• [ABOUT THIS EXERCISE]:
Transcribe exactly the lines that fall between the one holding "(364, 306) = (343, 261): pink" and the one holding "(685, 406) = (47, 308): brown", inclusive, from the entries below.

• [AVAILABLE DATA]:
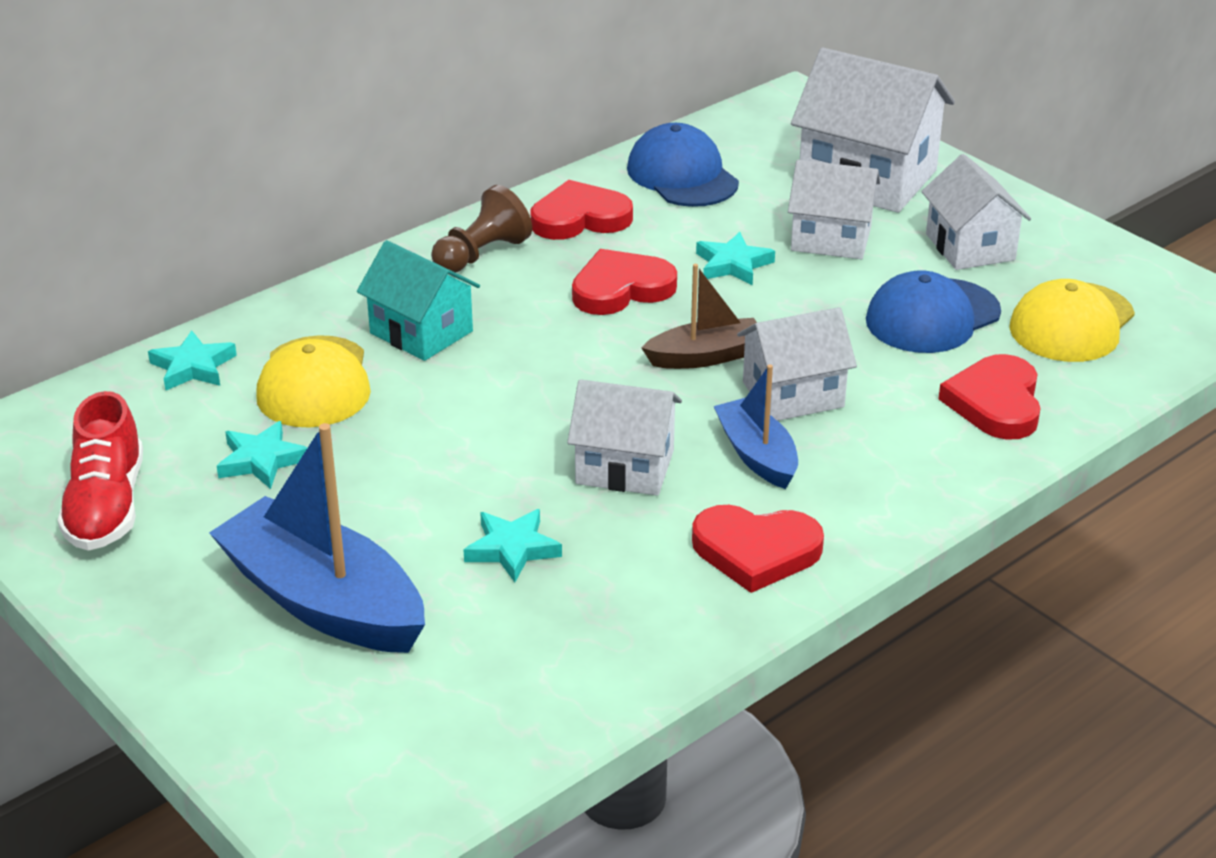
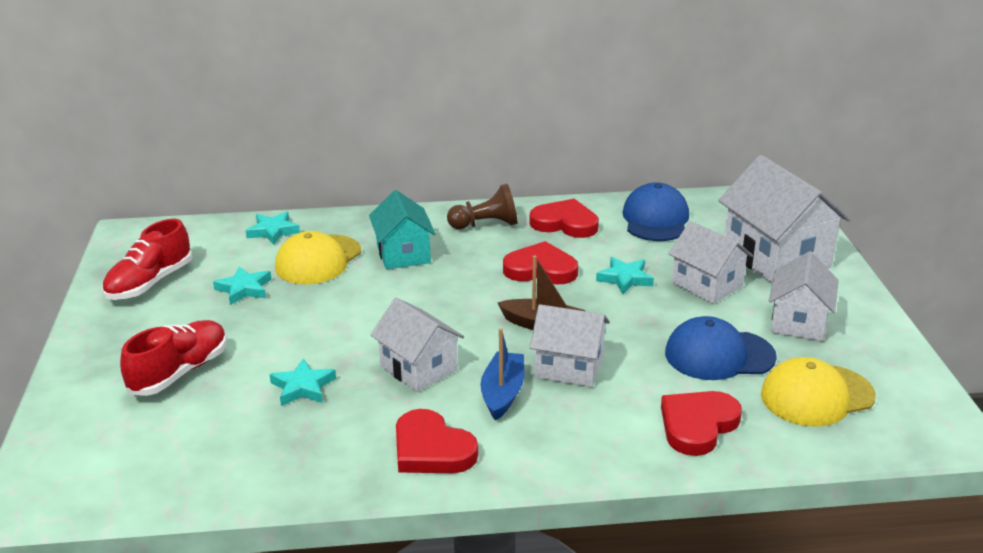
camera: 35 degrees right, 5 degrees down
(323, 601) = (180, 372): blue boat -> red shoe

...

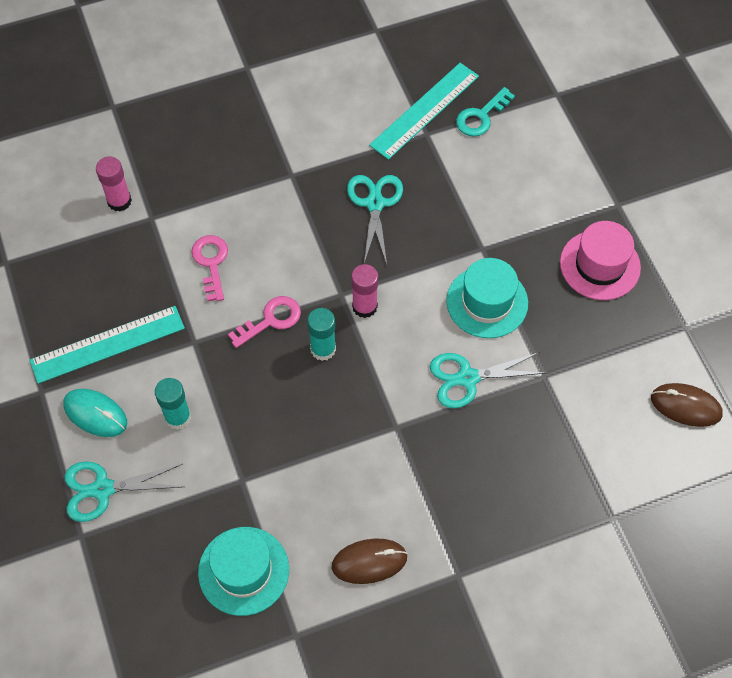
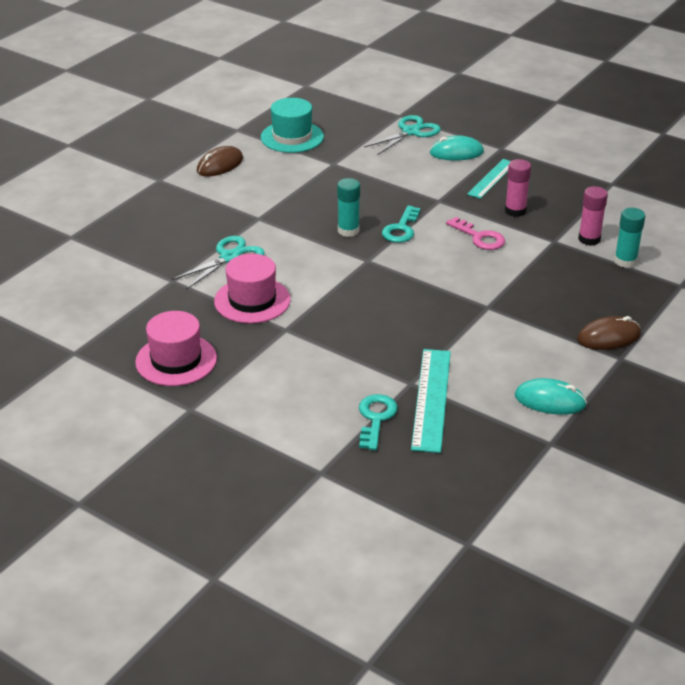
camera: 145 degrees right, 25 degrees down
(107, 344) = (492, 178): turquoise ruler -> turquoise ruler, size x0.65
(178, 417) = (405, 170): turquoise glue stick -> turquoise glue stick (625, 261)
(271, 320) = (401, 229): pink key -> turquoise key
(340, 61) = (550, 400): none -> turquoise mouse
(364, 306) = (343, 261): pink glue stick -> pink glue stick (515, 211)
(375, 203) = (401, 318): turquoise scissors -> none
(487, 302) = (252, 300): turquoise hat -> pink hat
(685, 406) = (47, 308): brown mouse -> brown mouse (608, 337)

• [ANSWER TO THE PROBLEM]:
(364, 306) = (343, 261): pink glue stick -> pink glue stick (515, 211)
(375, 203) = (401, 318): turquoise scissors -> none
(487, 302) = (252, 300): turquoise hat -> pink hat
(685, 406) = (47, 308): brown mouse -> brown mouse (608, 337)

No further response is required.